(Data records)
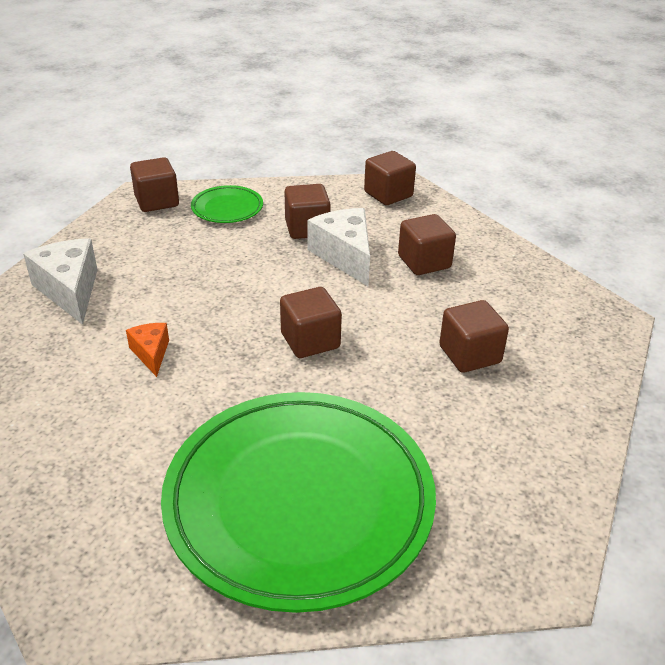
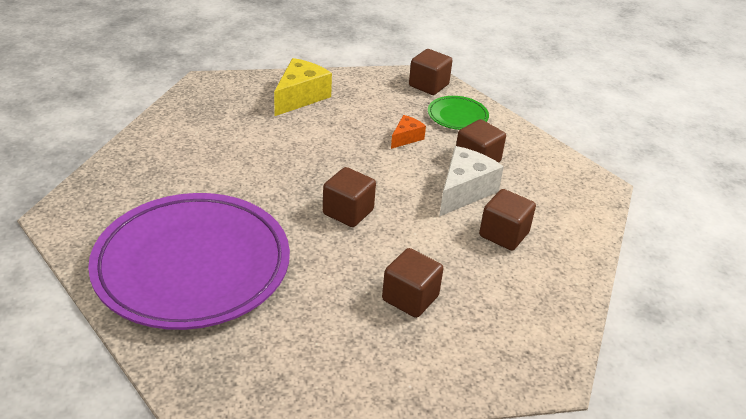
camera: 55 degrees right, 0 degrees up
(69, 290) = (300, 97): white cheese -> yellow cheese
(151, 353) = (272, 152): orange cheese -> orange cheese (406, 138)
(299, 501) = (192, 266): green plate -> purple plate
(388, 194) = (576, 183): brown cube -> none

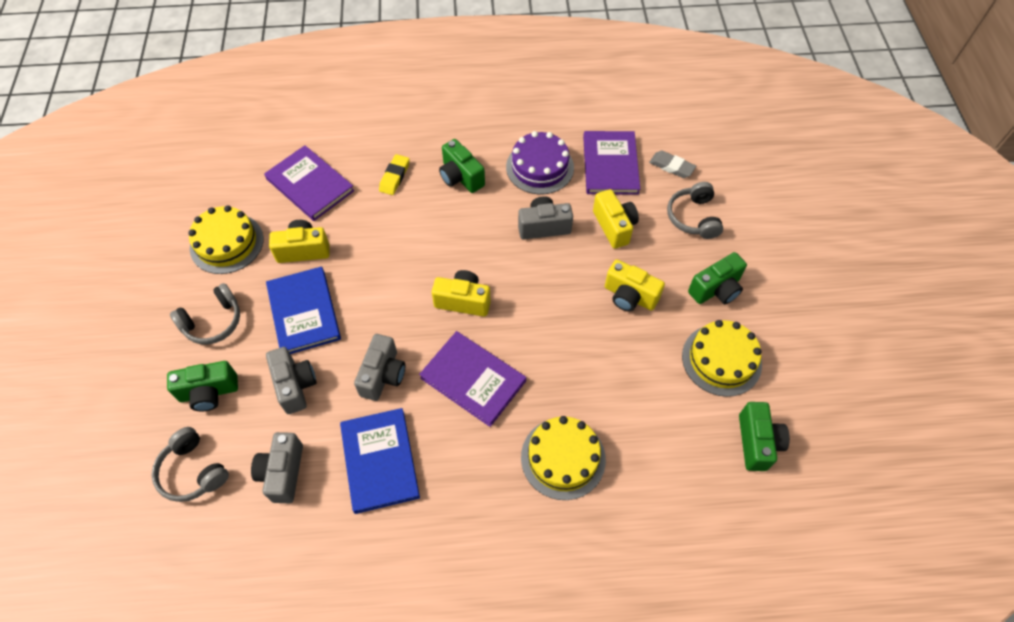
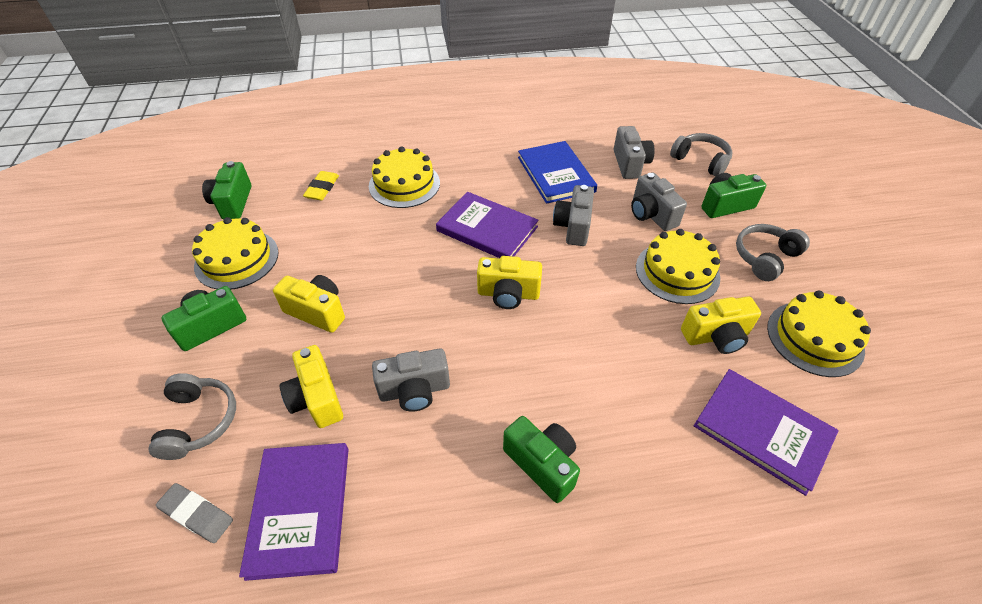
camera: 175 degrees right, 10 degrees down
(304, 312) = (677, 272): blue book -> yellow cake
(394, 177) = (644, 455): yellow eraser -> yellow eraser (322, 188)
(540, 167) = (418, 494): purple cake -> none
==
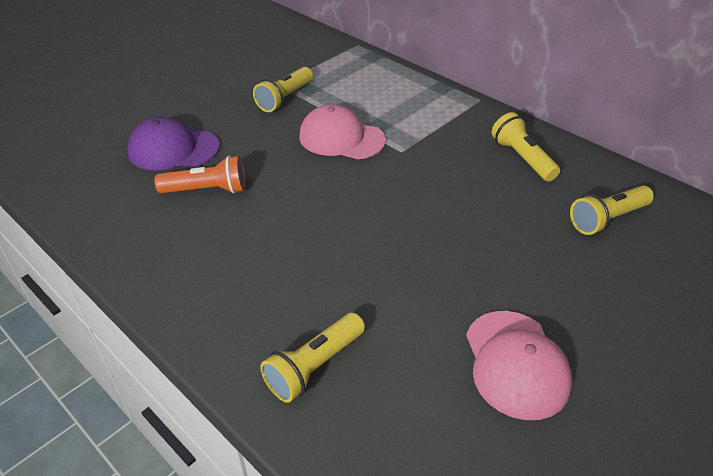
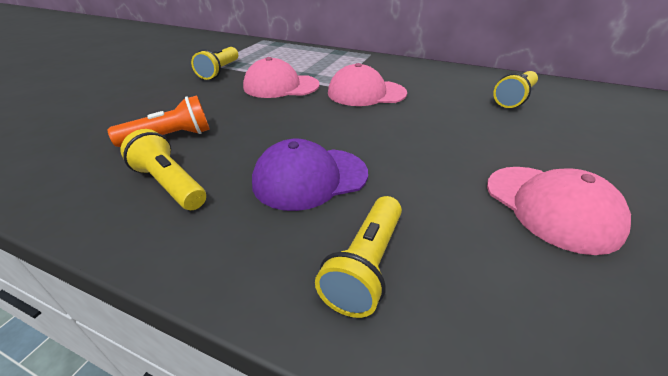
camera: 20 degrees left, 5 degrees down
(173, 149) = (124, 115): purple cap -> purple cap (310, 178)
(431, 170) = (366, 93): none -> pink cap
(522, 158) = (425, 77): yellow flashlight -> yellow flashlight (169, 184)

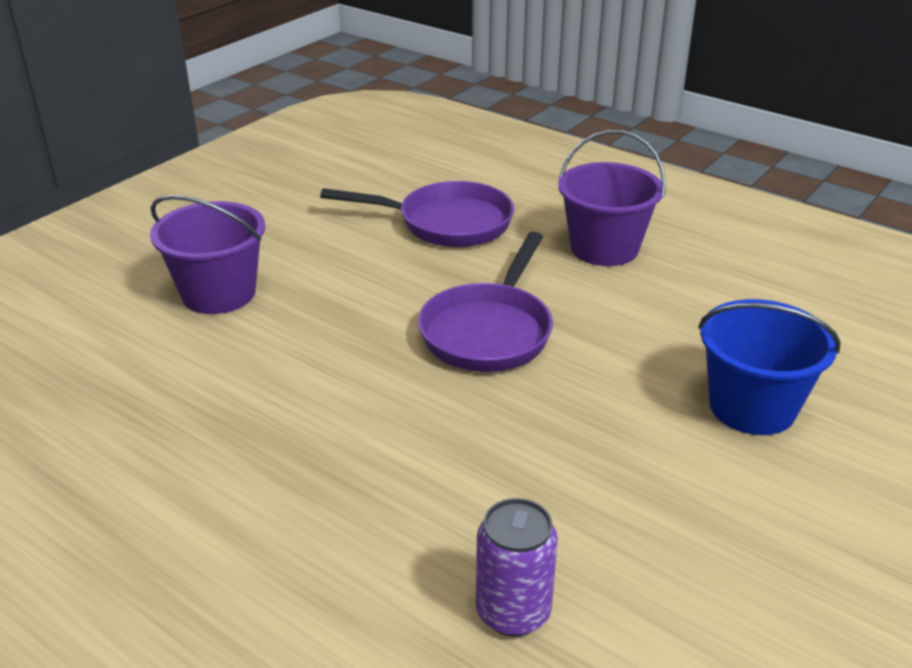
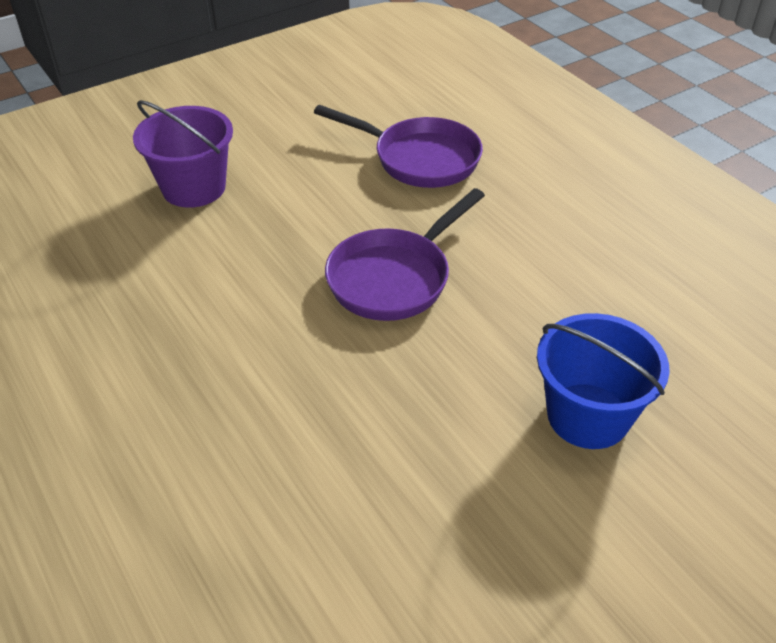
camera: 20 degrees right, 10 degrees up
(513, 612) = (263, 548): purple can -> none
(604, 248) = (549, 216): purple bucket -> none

Problem to work on.
Out of the data above, transcribe exactly and only the lines starting with the line that has "camera: 20 degrees right, 10 degrees up" and going on through the line that has "(604, 248) = (549, 216): purple", both included.

Task result.
camera: 20 degrees right, 10 degrees up
(513, 612) = (263, 548): purple can -> none
(604, 248) = (549, 216): purple bucket -> none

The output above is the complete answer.